What is being asked
In the listing below, the lines starting with the line with "(366, 222) = (477, 242): yellow" and going on through the line with "(374, 544) = (708, 140): grey" are to be reproduced exactly, and only those.

The data
▬▬▬▬▬▬▬▬▬▬

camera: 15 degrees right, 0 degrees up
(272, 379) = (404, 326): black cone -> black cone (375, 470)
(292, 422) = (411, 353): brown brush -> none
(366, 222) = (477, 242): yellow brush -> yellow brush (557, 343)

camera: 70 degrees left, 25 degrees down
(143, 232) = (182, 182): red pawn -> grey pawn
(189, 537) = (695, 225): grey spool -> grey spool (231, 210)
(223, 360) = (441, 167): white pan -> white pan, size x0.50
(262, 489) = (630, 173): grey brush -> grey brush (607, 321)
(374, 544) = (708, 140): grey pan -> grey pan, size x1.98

▬▬▬▬▬▬▬▬▬▬

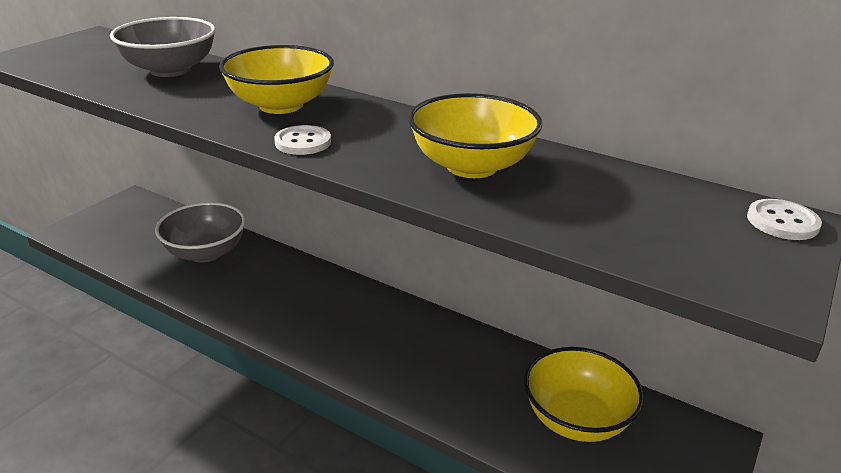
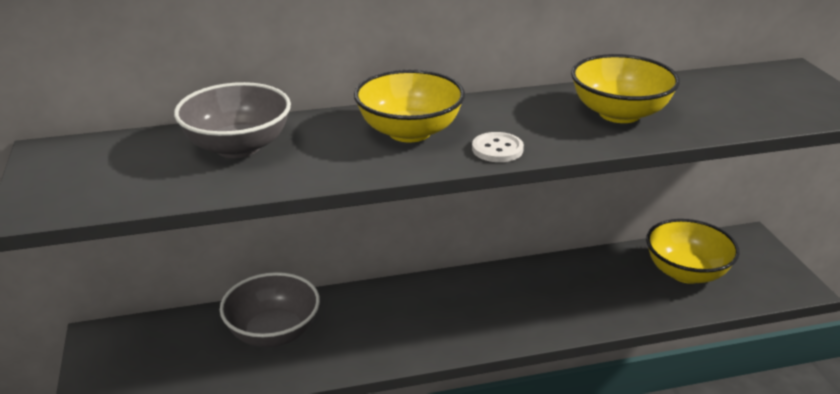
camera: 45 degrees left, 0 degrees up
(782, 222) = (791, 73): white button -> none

▬▬▬▬▬▬▬▬▬▬

Finished exercise
(366, 222) = (477, 242): yellow brush -> yellow brush (557, 343)

camera: 70 degrees left, 25 degrees down
(143, 232) = (182, 182): red pawn -> grey pawn
(189, 537) = (695, 225): grey spool -> grey spool (231, 210)
(223, 360) = (441, 167): white pan -> white pan, size x0.50
(262, 489) = (630, 173): grey brush -> grey brush (607, 321)
(374, 544) = (708, 140): grey pan -> grey pan, size x1.98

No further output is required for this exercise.